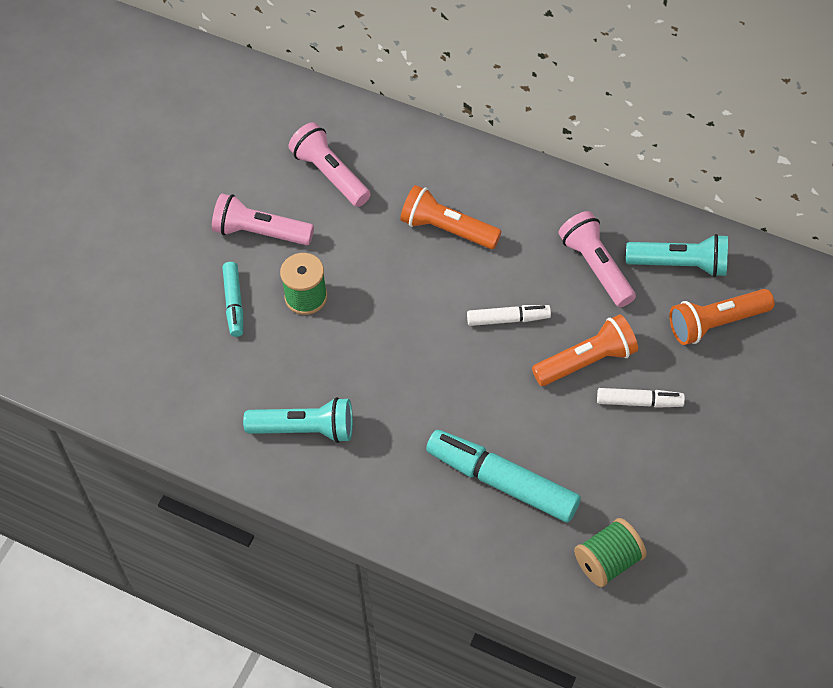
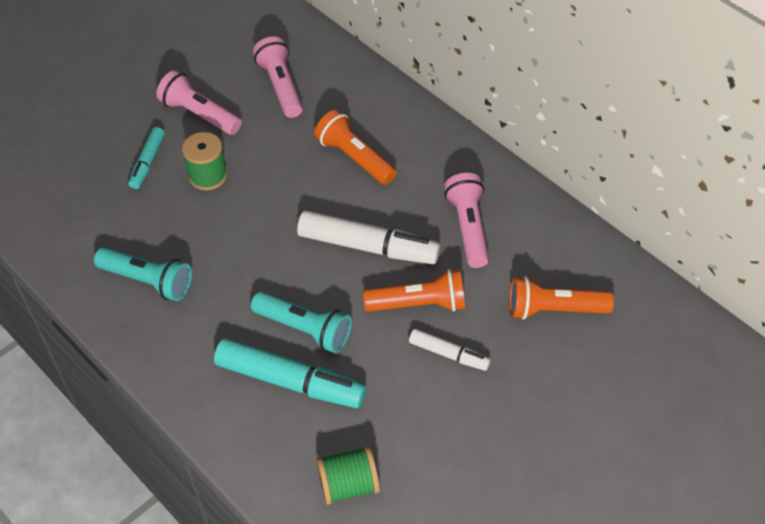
camera: 20 degrees right, 5 degrees down
turquoise marker [426,430,581,522] -> turquoise marker turned 150 degrees clockwise [214,338,366,408]
white marker [467,305,551,326] -> white marker [297,210,441,264], size x1.83
turquoise flashlight [626,234,728,277] -> turquoise flashlight moved to [251,292,352,353]

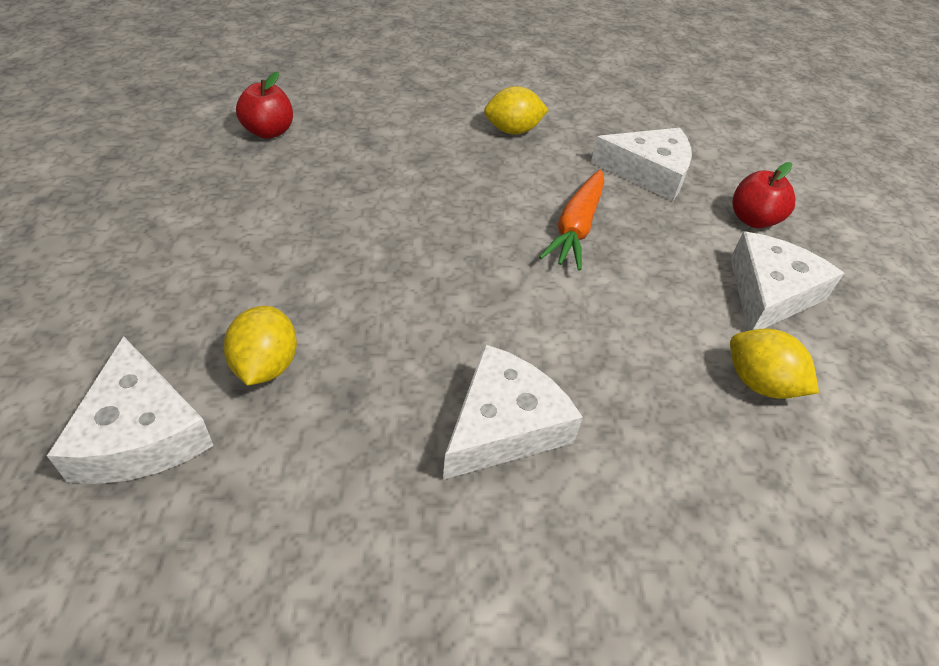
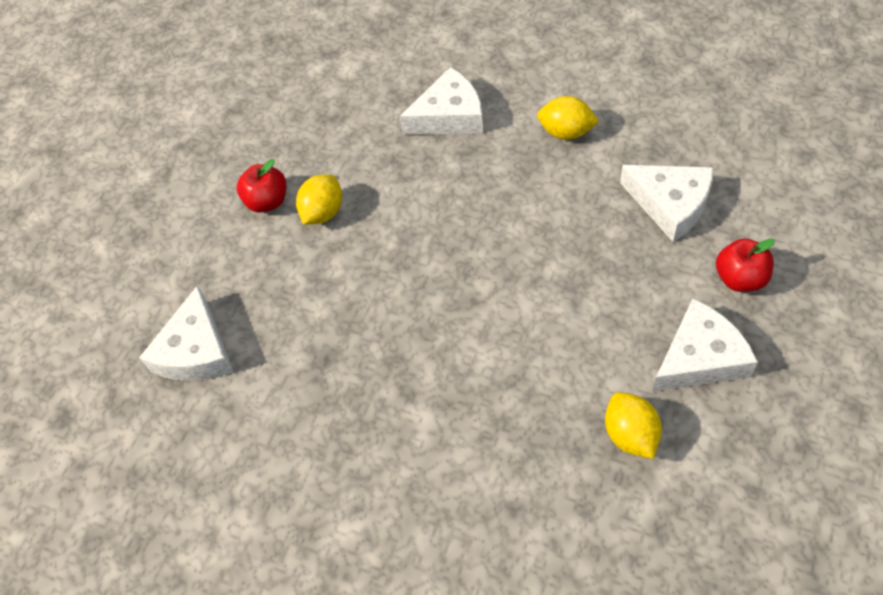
camera: 35 degrees right, 10 degrees up
yellow lemon [223,306,297,386] -> yellow lemon moved to [296,175,342,225]
red apple [236,72,293,139] -> red apple moved to [237,159,286,213]
white cheese [443,344,583,480] -> white cheese moved to [399,67,483,135]
orange carrot [539,169,604,271] -> none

Assignment — Output all of the listing above, exactly as given, but without its pictures.

Response area —
camera: 20 degrees right, 5 degrees down
turquoise marker [426,430,581,522] -> turquoise marker turned 150 degrees clockwise [214,338,366,408]
white marker [467,305,551,326] -> white marker [297,210,441,264], size x1.83
turquoise flashlight [626,234,728,277] -> turquoise flashlight moved to [251,292,352,353]

camera: 35 degrees right, 10 degrees up
yellow lemon [223,306,297,386] -> yellow lemon moved to [296,175,342,225]
red apple [236,72,293,139] -> red apple moved to [237,159,286,213]
white cheese [443,344,583,480] -> white cheese moved to [399,67,483,135]
orange carrot [539,169,604,271] -> none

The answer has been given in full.